Without including any image, retype the records word for word.
--
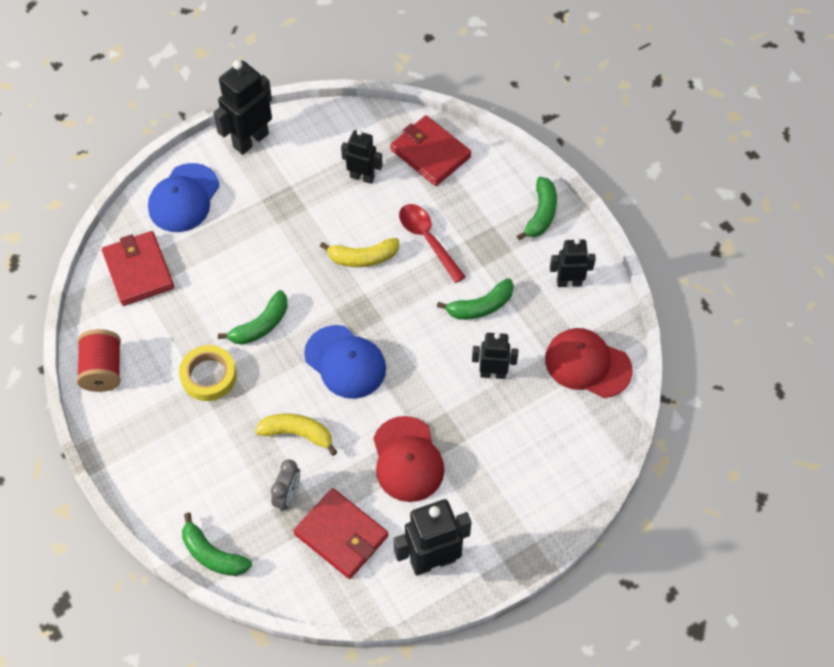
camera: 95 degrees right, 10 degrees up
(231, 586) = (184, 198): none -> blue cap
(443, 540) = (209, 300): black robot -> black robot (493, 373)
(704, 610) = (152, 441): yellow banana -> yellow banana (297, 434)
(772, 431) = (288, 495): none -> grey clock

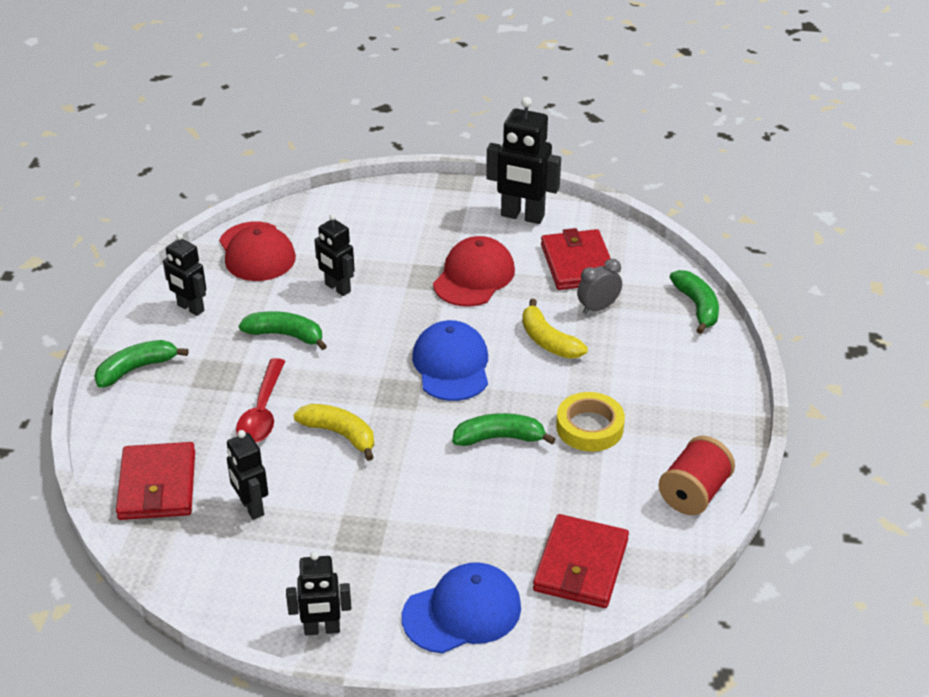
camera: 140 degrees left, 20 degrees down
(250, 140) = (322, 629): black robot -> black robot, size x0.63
--
▶ **Result of this task**:
camera: 95 degrees right, 10 degrees up
(231, 586) = (184, 198): none -> blue cap
(443, 540) = (209, 300): black robot -> black robot (493, 373)
(704, 610) = (152, 441): yellow banana -> yellow banana (297, 434)
(772, 431) = (288, 495): none -> grey clock

camera: 140 degrees left, 20 degrees down
(250, 140) = (322, 629): black robot -> black robot, size x0.63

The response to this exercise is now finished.